:: GIVEN DATA ::
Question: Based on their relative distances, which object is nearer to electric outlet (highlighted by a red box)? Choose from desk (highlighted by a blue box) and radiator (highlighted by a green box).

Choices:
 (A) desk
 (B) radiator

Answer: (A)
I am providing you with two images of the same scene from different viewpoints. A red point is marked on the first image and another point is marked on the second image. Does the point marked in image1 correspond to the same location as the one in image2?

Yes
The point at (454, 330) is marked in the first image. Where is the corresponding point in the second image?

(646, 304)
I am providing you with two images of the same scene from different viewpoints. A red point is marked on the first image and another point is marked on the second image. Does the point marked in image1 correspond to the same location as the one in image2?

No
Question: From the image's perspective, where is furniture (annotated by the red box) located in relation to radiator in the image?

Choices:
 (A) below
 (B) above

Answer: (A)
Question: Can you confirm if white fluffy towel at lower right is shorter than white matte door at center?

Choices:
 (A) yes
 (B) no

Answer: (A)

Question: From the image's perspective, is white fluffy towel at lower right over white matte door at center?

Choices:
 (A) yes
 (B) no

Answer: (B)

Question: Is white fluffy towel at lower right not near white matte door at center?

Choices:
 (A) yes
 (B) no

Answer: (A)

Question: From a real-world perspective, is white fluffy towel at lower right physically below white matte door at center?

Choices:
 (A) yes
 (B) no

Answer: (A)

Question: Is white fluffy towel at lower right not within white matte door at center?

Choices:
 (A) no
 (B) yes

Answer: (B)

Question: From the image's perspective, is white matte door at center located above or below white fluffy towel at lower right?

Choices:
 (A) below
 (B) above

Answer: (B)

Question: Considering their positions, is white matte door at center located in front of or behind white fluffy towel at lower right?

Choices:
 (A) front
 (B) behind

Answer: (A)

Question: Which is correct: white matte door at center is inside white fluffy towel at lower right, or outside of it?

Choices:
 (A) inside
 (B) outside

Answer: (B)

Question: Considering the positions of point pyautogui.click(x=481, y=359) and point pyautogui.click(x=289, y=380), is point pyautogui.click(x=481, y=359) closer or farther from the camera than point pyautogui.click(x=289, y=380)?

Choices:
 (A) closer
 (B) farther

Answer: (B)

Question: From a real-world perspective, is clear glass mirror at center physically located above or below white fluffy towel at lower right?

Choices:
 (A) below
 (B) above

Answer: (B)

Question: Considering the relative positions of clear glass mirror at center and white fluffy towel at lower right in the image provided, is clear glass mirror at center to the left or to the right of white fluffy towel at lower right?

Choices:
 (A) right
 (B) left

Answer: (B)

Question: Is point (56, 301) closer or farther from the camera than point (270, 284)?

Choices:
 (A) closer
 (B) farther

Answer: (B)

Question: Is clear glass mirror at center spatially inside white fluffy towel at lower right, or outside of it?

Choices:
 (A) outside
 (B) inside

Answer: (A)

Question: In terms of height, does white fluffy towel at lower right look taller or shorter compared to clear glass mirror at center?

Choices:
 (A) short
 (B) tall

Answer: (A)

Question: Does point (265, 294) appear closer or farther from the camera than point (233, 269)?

:: GOAL ::
How many lines in the material above contain the string "their"? Reply with the number alone.

:: ANSWER TO THE EXERCISE ::
2